Records from a dataset
• • • • • • •
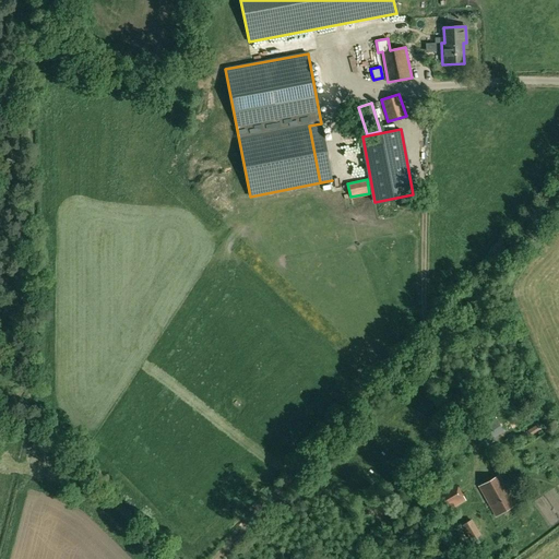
[(540,429),(537,424),(520,435),(523,439),(540,429)]
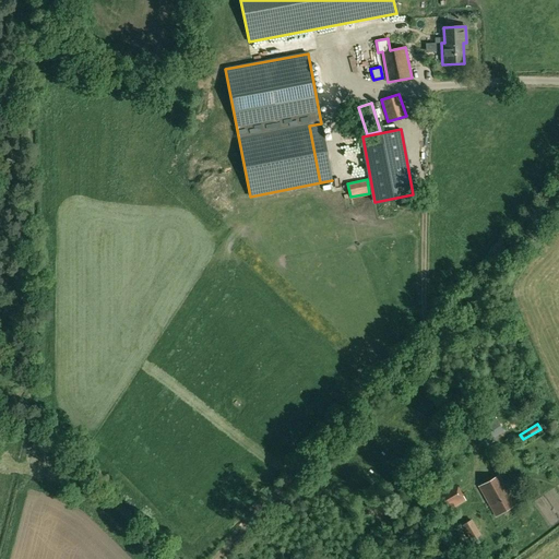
[(460,450),(454,441),(440,450),(445,460),(461,451),(460,450)]
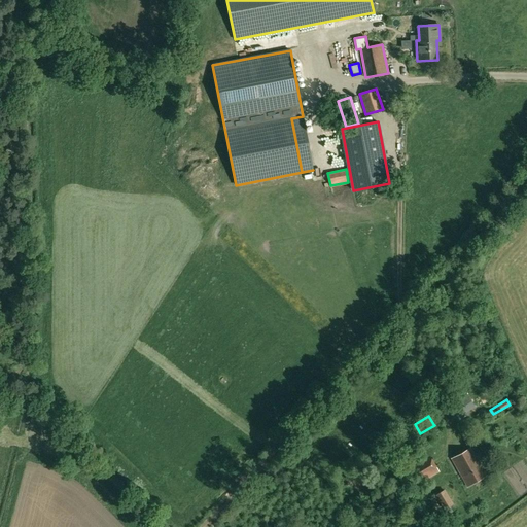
[(452,458),(467,487),(486,477),(470,448),(452,458)]
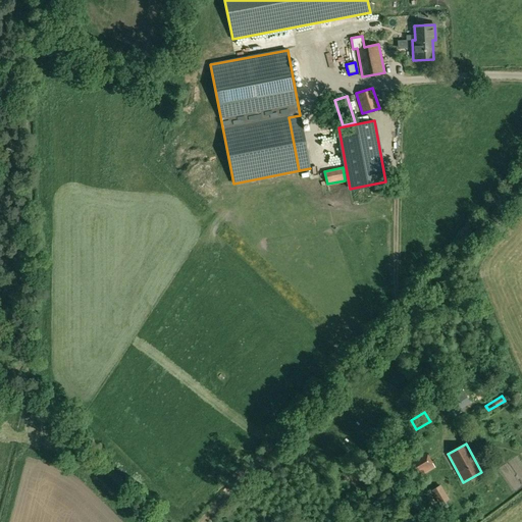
[(424,451),(406,461),(416,478),(434,467),(424,451)]
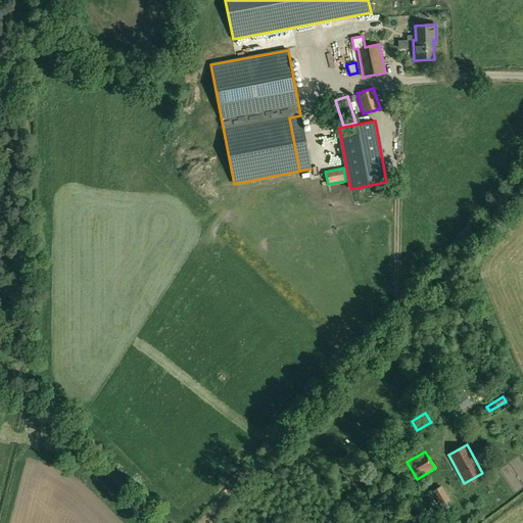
[(441,486),(433,491),(441,506),(445,503),(449,501),(441,486)]
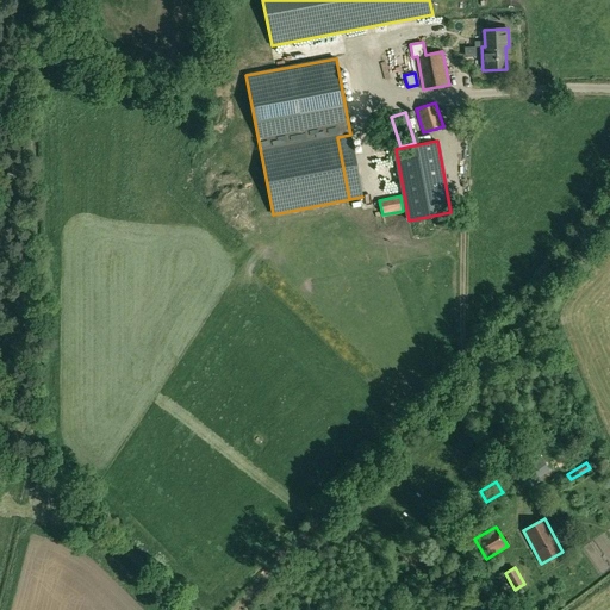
All buildings are outlined.
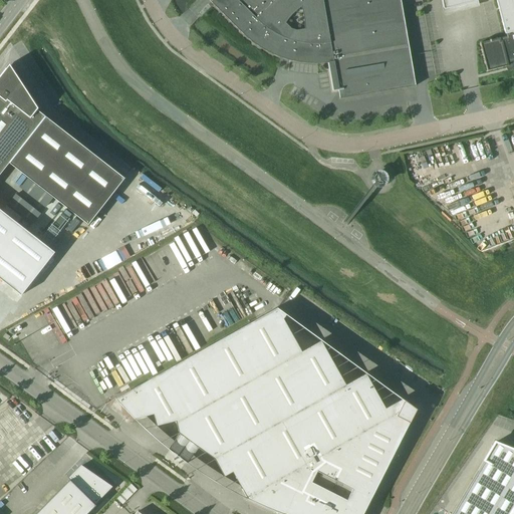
[(213,0),(211,2),(212,4),(243,34),(252,42),(261,48),(270,53),(279,57),(289,60),(293,61),(303,63),(313,64),(323,63),(332,62),(333,62),(339,98),(339,99),(406,87),(416,86),(416,85),(415,85),(410,53),(409,50),(409,47),(400,0),(213,0)]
• • • • • • •
● **Goal of the exercise**: Please reproduce the entries above exactly, from their first line to the line holding "All buildings are outlined." inclusive, and nothing else; the pictures stay out.

● **Output of the task**:
[(540,429),(537,424),(520,435),(523,439),(540,429)]
[(460,450),(454,441),(440,450),(445,460),(461,451),(460,450)]
[(452,458),(467,487),(486,477),(470,448),(452,458)]
[(424,451),(406,461),(416,478),(434,467),(424,451)]
[(441,486),(433,491),(441,506),(445,503),(449,501),(441,486)]
All buildings are outlined.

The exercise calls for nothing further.